(Before-and-after change records)
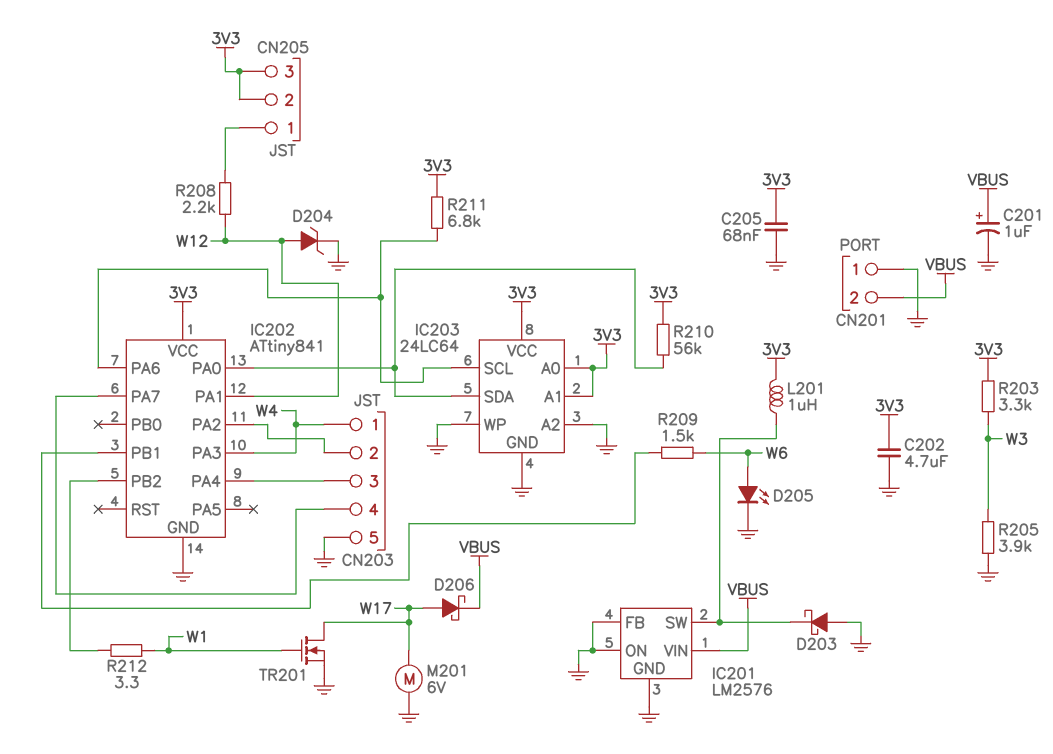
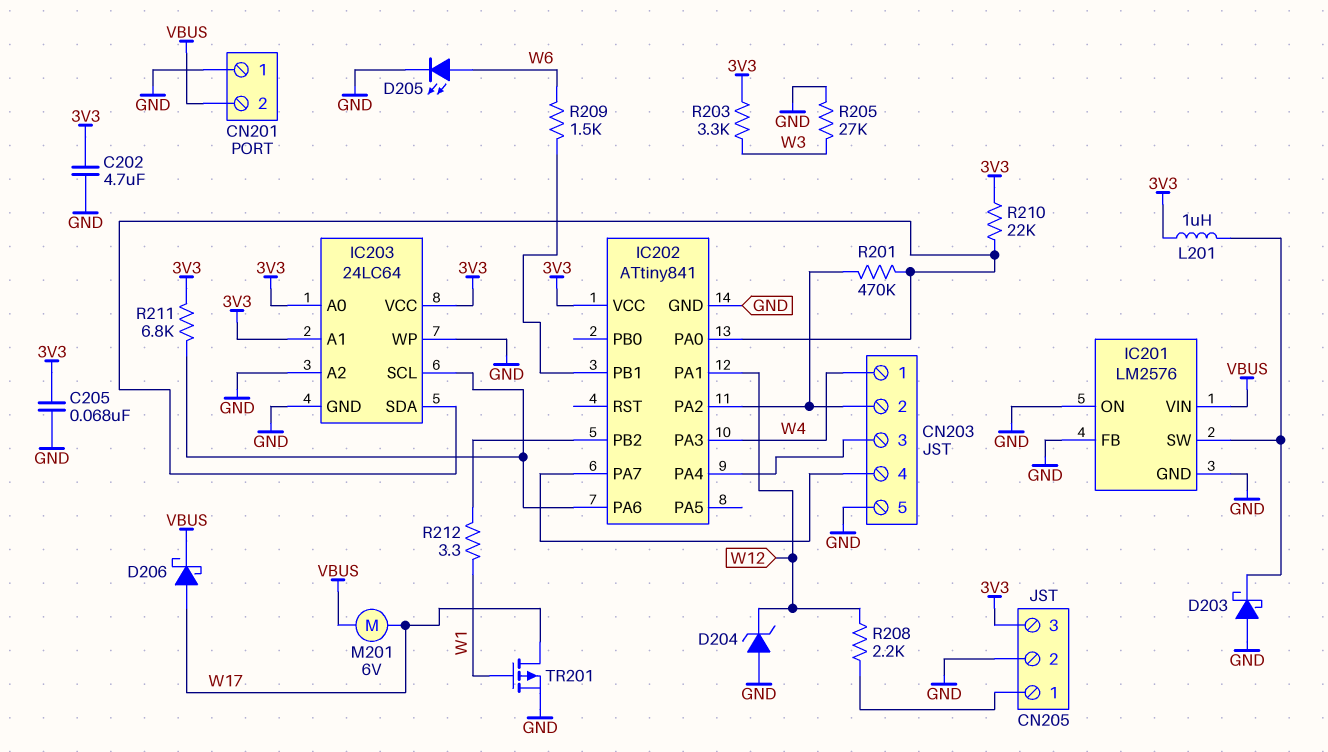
C201: 1uF (plus VBUS, minus GND) -> none
CN205 pin 2: 3V3 -> GND
D204: zener (A W12, K GND) -> zener (A GND, K W12)
M201: motor 6V (GND, W17) -> motor 6V (VBUS, W17)
R201: none -> 470k (CN203/2, IC202/PA0)
R205: 3.9k (GND, W3) -> 27k (GND, W3)
R210: 56k (3V3, IC202/PA0) -> 22k (3V3, IC202/PA0)
TR201: NMOS (G W1, D W17, S GND) -> PMOS (G W1, D W17, S GND)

__Exercise__: Tell how many lines in the data include the string "VBUS". Reply with the number and no other text.

__Reply to the task__: 2